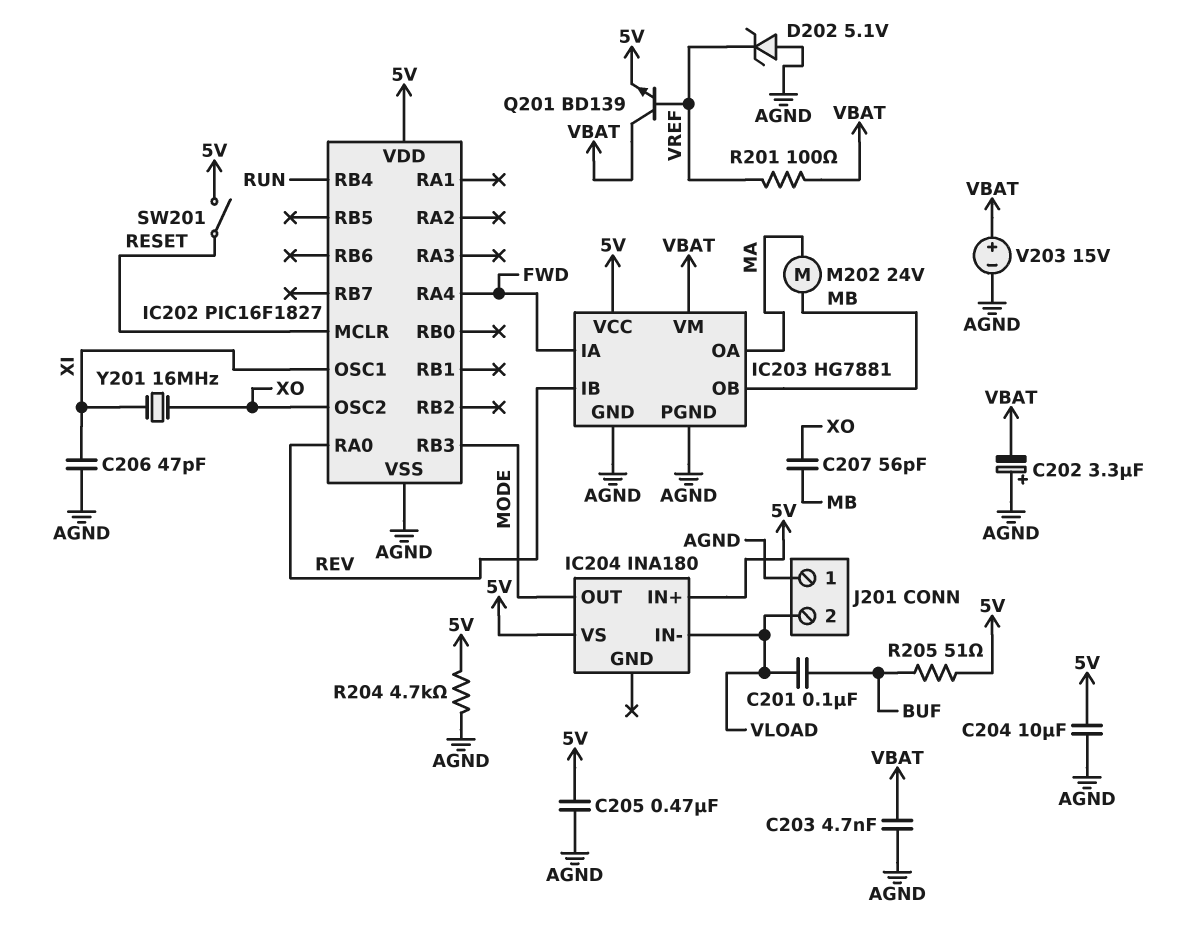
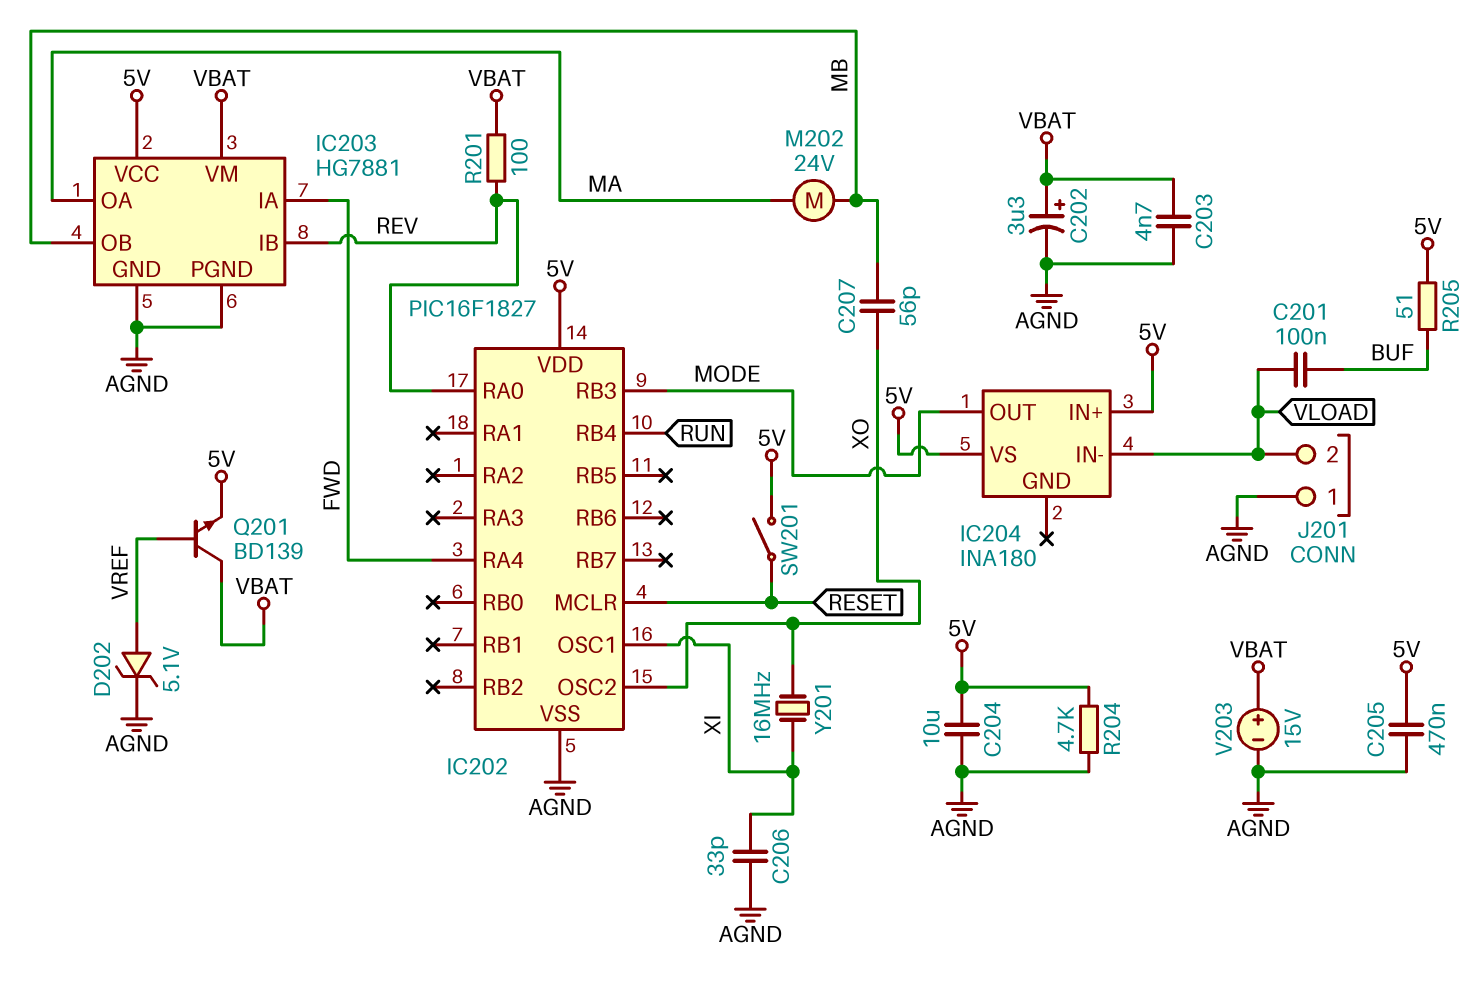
C202: 3.3uF (plus AGND, minus VBAT) -> 3.3uF (plus VBAT, minus AGND)
C206: 47pF (AGND, XI) -> 33pF (AGND, XI)
D202: zener 5.1V (A AGND, K VREF) -> zener 5.1V (A VREF, K AGND)
R201: 100 (VBAT, VREF) -> 100 (REV, VBAT)

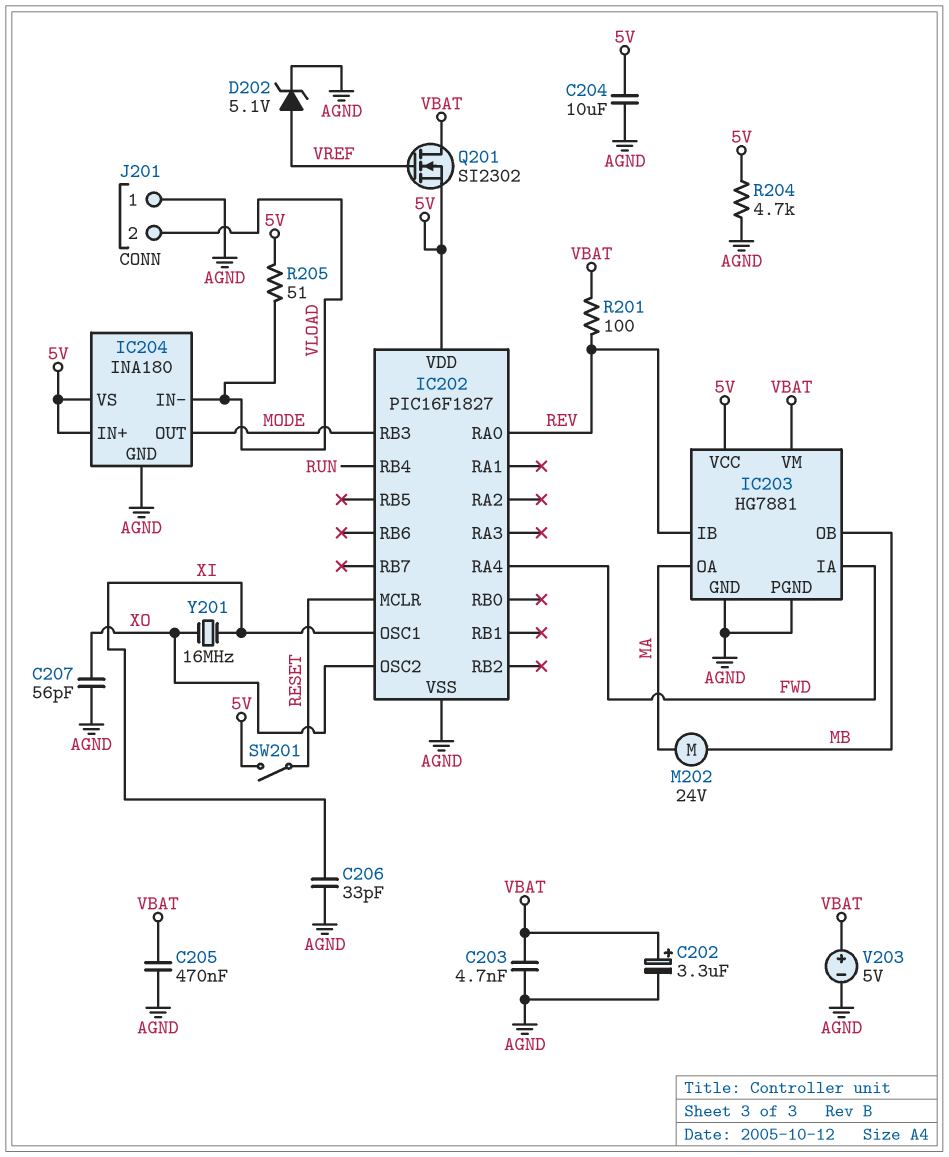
C201: 100nF (BUF, VLOAD) -> none
C205: 470nF (5V, AGND) -> 470nF (AGND, VBAT)
C207: 56pF (MB, XO) -> 56pF (AGND, XO)
IC204 pin GND: none -> AGND
Q201: NPN BD139 (B VREF, C VBAT, E 5V) -> NMOS SI2302 (G VREF, D VBAT, S 5V)
R205: 51 (5V, BUF) -> 51 (5V, VLOAD)
V203: 15V (plus VBAT, minus AGND) -> 5V (plus VBAT, minus AGND)

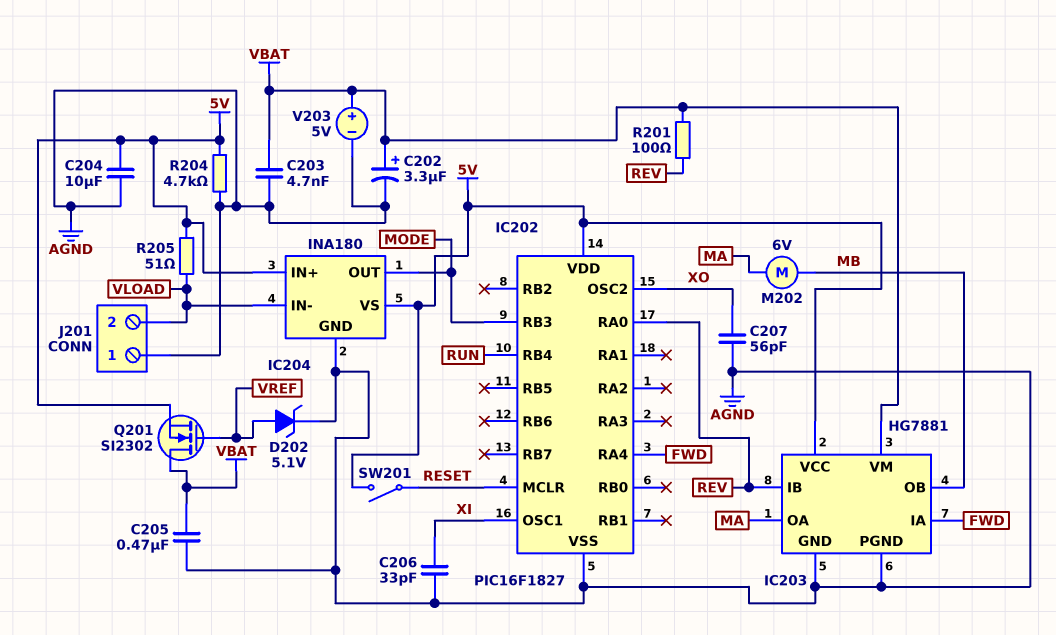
M202: motor 24V (MA, MB) -> motor 6V (MA, MB)
Y201: 16MHz (XI, XO) -> none

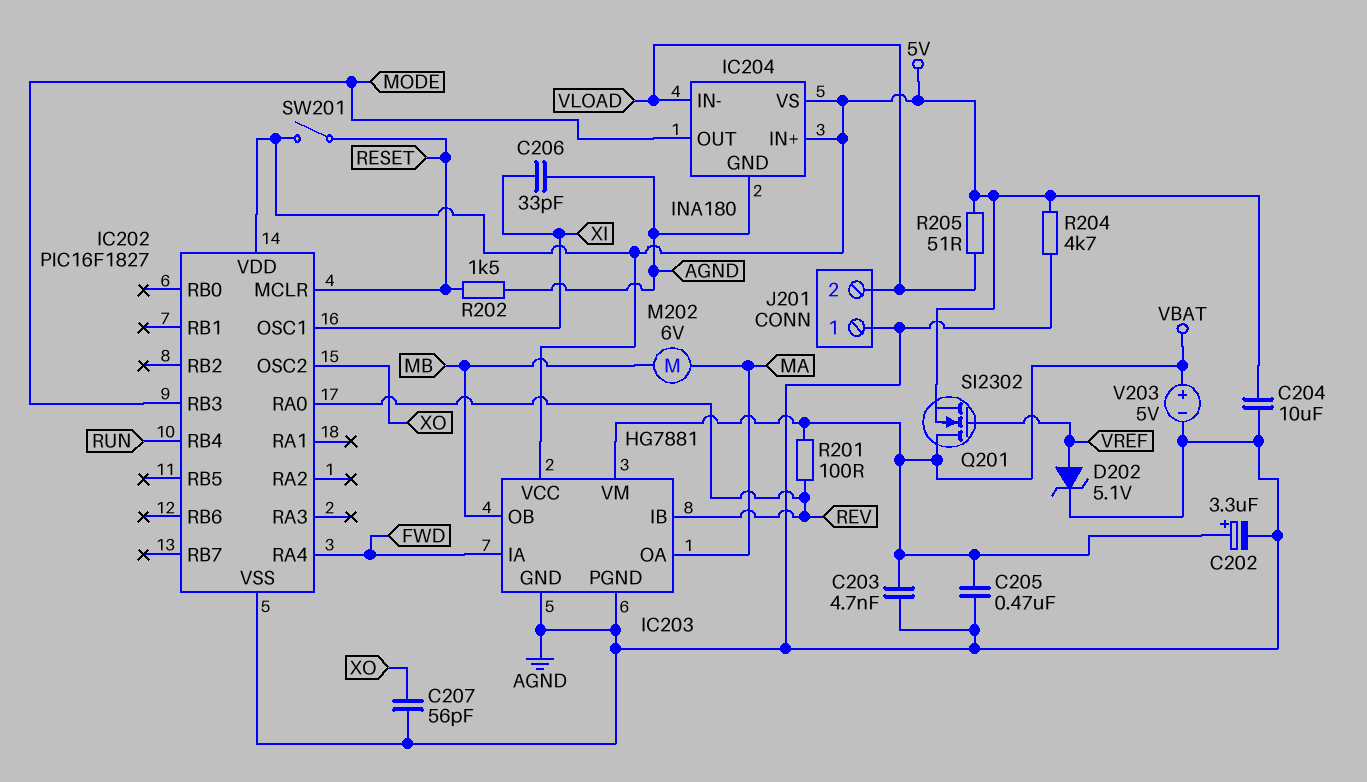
R202: none -> 1.5k (AGND, RESET)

───

Work to be completed
Reproduce exactly and only the lines from the "R205: 51 (5V, BUF) -> 51 (5V, VLOAD)" line to the last line of the records above. Do not carry over any pictures.

Answer area
R205: 51 (5V, BUF) -> 51 (5V, VLOAD)
V203: 15V (plus VBAT, minus AGND) -> 5V (plus VBAT, minus AGND)

M202: motor 24V (MA, MB) -> motor 6V (MA, MB)
Y201: 16MHz (XI, XO) -> none

R202: none -> 1.5k (AGND, RESET)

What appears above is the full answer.